How do the records below read from their first line through the line containing "Someone took away the SNOW-WHITE"? Write those lines out exactly.

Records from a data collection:
☆ ☆ ☆ ☆ ☆

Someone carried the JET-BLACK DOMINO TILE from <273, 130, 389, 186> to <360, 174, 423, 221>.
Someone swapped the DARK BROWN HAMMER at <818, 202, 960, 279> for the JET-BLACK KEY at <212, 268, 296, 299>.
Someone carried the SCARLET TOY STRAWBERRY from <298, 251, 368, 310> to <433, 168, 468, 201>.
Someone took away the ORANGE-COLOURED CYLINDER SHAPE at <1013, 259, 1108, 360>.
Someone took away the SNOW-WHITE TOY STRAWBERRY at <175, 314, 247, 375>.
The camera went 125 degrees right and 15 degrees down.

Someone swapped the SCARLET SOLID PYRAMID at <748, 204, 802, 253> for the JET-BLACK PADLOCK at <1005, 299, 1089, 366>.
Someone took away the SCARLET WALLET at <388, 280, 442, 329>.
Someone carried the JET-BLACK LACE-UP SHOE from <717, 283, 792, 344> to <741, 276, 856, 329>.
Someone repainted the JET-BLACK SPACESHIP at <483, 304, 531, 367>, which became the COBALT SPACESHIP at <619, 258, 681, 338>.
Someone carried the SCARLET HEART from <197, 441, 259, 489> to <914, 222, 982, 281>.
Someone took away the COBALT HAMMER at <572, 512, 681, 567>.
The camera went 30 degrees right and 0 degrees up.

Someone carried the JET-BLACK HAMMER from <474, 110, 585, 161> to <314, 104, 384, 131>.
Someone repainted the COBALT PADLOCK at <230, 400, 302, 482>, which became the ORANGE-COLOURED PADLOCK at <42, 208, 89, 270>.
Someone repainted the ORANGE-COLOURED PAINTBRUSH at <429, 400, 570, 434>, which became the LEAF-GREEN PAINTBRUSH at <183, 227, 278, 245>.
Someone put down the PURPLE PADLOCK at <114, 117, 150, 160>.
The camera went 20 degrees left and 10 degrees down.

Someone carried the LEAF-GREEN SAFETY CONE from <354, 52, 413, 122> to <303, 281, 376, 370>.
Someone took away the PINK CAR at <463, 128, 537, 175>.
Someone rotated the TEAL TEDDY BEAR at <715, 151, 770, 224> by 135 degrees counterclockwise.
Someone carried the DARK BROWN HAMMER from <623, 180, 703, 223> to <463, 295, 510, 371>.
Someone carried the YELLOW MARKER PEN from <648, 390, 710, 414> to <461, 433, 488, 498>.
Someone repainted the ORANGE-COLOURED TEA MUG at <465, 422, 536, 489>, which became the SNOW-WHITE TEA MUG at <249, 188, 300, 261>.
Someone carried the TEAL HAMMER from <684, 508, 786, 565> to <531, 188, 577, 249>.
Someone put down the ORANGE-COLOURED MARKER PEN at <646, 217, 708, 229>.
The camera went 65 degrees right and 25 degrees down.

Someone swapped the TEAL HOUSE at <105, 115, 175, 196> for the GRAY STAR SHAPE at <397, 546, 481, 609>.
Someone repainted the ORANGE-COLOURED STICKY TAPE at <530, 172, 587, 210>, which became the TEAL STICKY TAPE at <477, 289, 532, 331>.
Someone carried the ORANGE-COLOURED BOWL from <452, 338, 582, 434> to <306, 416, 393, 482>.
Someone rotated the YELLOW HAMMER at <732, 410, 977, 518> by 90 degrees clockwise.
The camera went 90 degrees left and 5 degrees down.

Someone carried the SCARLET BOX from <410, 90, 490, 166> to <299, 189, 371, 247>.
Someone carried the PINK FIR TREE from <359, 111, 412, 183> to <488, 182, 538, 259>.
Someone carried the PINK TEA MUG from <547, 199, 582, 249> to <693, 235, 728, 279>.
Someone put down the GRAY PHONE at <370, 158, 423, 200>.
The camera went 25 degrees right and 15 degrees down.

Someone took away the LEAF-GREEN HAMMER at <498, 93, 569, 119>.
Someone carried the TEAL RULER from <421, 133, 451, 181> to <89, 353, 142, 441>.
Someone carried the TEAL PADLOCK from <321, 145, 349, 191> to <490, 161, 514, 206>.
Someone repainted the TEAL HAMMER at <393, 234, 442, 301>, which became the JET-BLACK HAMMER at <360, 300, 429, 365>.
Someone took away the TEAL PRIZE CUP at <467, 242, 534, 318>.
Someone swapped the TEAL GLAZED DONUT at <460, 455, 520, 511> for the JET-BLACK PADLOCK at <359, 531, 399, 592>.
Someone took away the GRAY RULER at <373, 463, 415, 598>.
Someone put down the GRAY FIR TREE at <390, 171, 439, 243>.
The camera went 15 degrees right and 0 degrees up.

☆ ☆ ☆ ☆ ☆

Answer to this exercise →
Someone carried the JET-BLACK DOMINO TILE from <273, 130, 389, 186> to <360, 174, 423, 221>.
Someone swapped the DARK BROWN HAMMER at <818, 202, 960, 279> for the JET-BLACK KEY at <212, 268, 296, 299>.
Someone carried the SCARLET TOY STRAWBERRY from <298, 251, 368, 310> to <433, 168, 468, 201>.
Someone took away the ORANGE-COLOURED CYLINDER SHAPE at <1013, 259, 1108, 360>.
Someone took away the SNOW-WHITE TOY STRAWBERRY at <175, 314, 247, 375>.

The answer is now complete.